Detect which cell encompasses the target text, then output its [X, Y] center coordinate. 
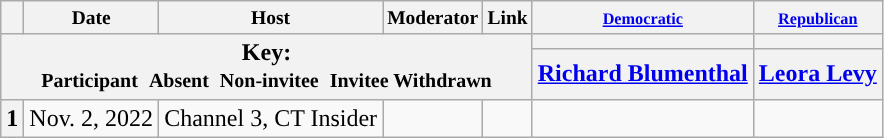
Link [508, 18]
1 [12, 118]
Nov. 2, 2022 [92, 118]
Key: Participant Absent Non-invitee Invitee Withdrawn [266, 66]
Host [271, 18]
Leora Levy [818, 74]
Republican [818, 18]
Channel 3, CT Insider [271, 118]
Moderator [433, 18]
Democratic [642, 18]
Richard Blumenthal [642, 74]
Date [92, 18]
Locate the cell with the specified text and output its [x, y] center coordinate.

==*==

| Exercise objective |
Reproduce all of the data above, substituting "Sponsor" for "Host" and changing nothing else. Omit the pictures.

| Answer to this exercise |
Detect which cell encompasses the target text, then output its [X, Y] center coordinate. 
Link [508, 18]
1 [12, 118]
Nov. 2, 2022 [92, 118]
Key: Participant Absent Non-invitee Invitee Withdrawn [266, 66]
Sponsor [271, 18]
Leora Levy [818, 74]
Republican [818, 18]
Channel 3, CT Insider [271, 118]
Moderator [433, 18]
Democratic [642, 18]
Richard Blumenthal [642, 74]
Date [92, 18]
Locate the cell with the specified text and output its [x, y] center coordinate.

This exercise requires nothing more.